▸ **MATERIAL SHOWN**:
====================

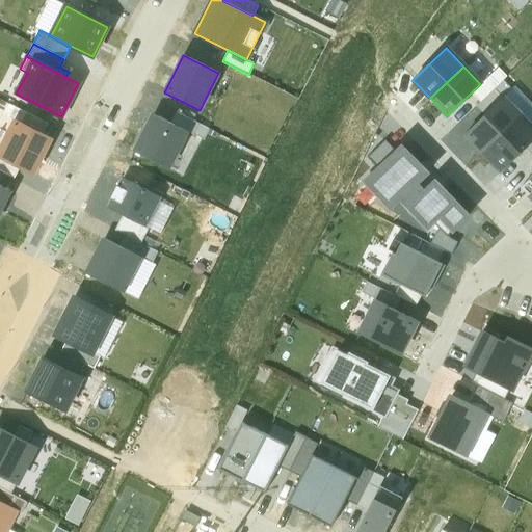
[(503,98),(464,134),(482,152),(520,115),(503,98)]
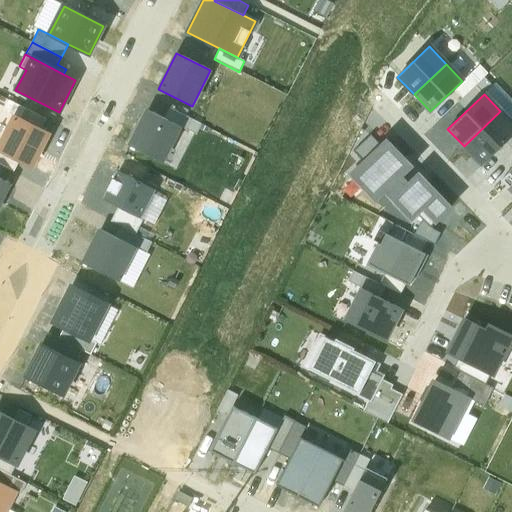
[(179,126),(147,110),(129,146),(161,162),(179,126)]
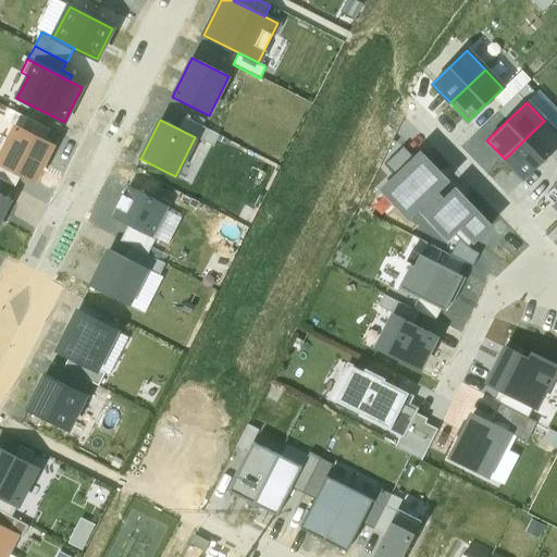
[(505,159),(524,180),(556,148),(556,134),(544,121),(505,159)]
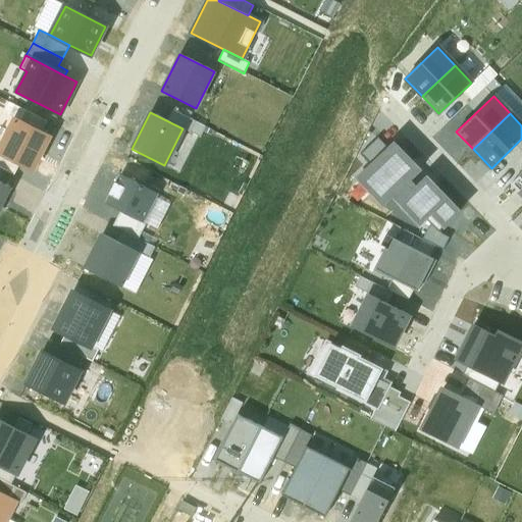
[(49,137),(15,119),(0,148),(0,154),(31,170),(49,137)]
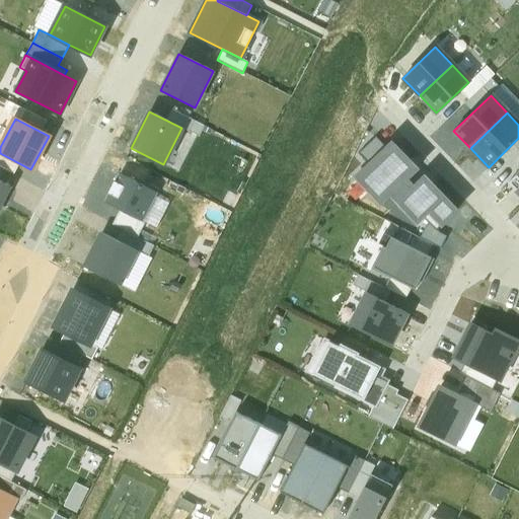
[(358,154),(368,164),(385,147),(375,138),(358,154)]
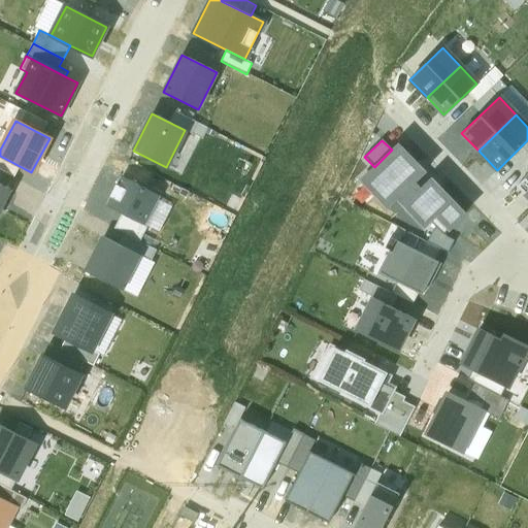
[(374,167),(361,180),(388,207),(397,198),(424,226),(429,221),(436,229),(442,235),(465,213),(431,179),(429,182),(422,174),(425,171),(398,144),(392,150),(374,167)]
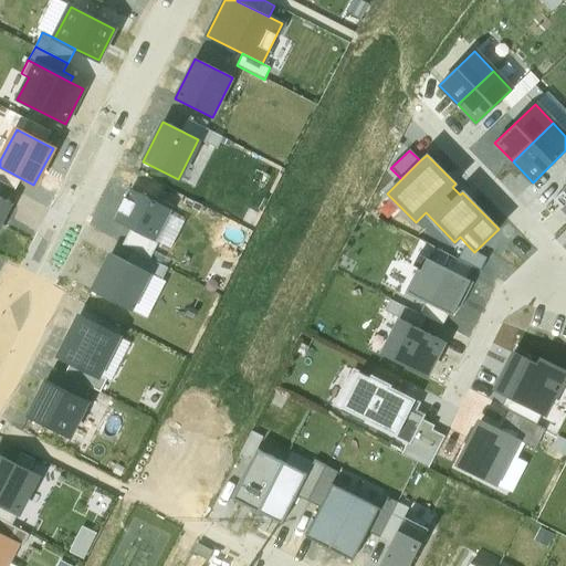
[(565,211),(565,187),(554,199),(565,211)]
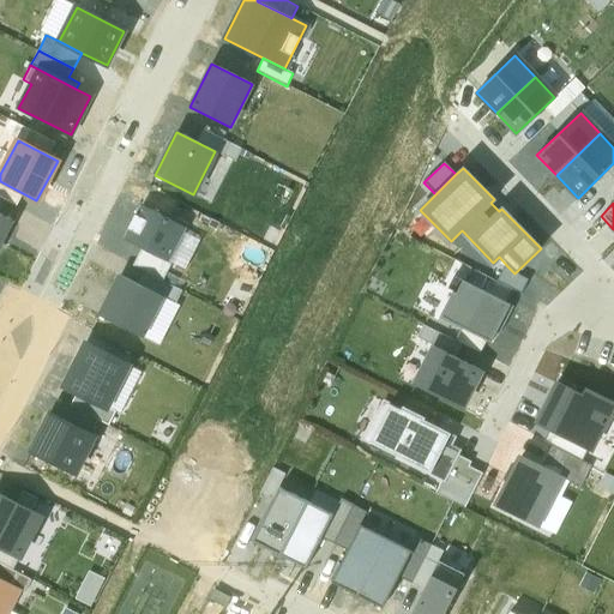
[(185,227),(142,205),(137,216),(134,215),(127,229),(130,230),(125,240),(167,262),(185,227)]
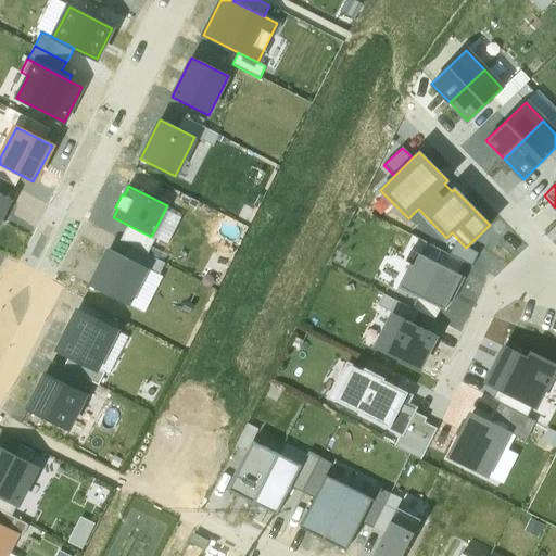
[(0,193),(0,218),(10,200),(0,193)]
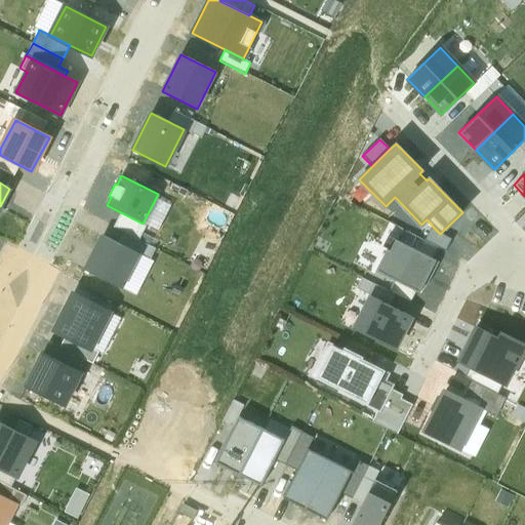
[(452,241),(440,234),(434,228),(431,231),(425,241),(447,252),(452,241)]
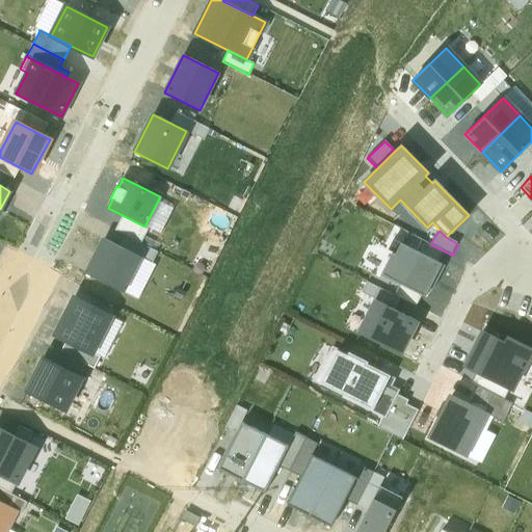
[(86,273),(122,292),(140,257),(104,238),(86,273)]
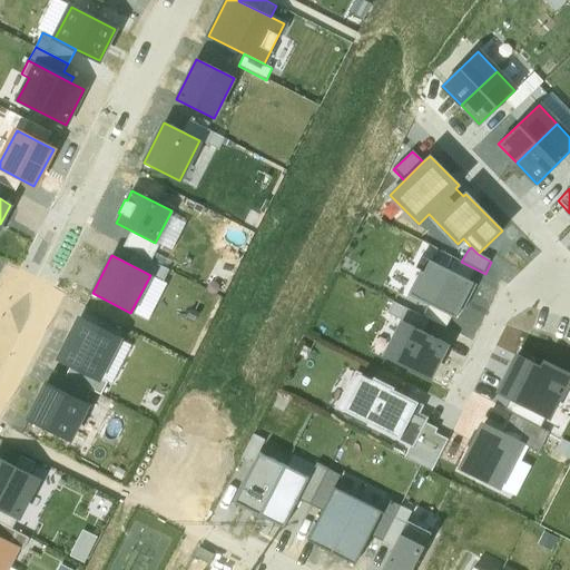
[(473,283),(421,256),(415,267),(420,271),(408,294),(455,318),(473,283)]
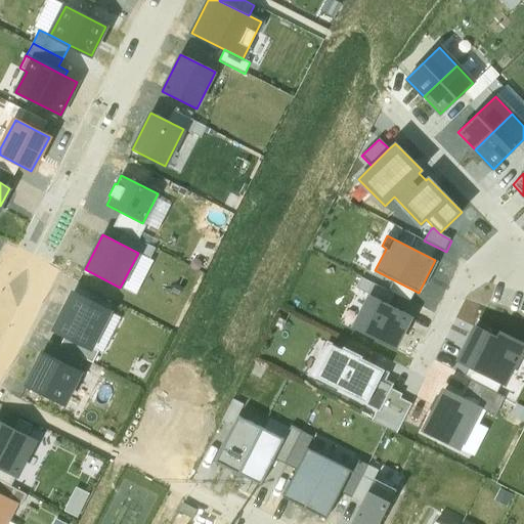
[(73,293),(54,331),(64,336),(90,349),(110,312),(73,293)]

====================

▸ **JOB ITEM**:
From the first line to the last, transcribe the listing exactly; skip the pictures.

▸ **TASK RESPONSE**:
[(503,98),(464,134),(482,152),(520,115),(503,98)]
[(179,126),(147,110),(129,146),(161,162),(179,126)]
[(505,159),(524,180),(556,148),(556,134),(544,121),(505,159)]
[(49,137),(15,119),(0,148),(0,154),(31,170),(49,137)]
[(358,154),(368,164),(385,147),(375,138),(358,154)]
[(374,167),(361,180),(388,207),(397,198),(424,226),(429,221),(436,229),(442,235),(465,213),(431,179),(429,182),(422,174),(425,171),(398,144),(392,150),(374,167)]
[(565,211),(565,187),(554,199),(565,211)]
[(185,227),(142,205),(137,216),(134,215),(127,229),(130,230),(125,240),(167,262),(185,227)]
[(0,193),(0,218),(10,200),(0,193)]
[(452,241),(440,234),(434,228),(431,231),(425,241),(447,252),(452,241)]
[(86,273),(122,292),(140,257),(104,238),(86,273)]
[(473,283),(421,256),(415,267),(420,271),(408,294),(455,318),(473,283)]
[(73,293),(54,331),(64,336),(90,349),(110,312),(73,293)]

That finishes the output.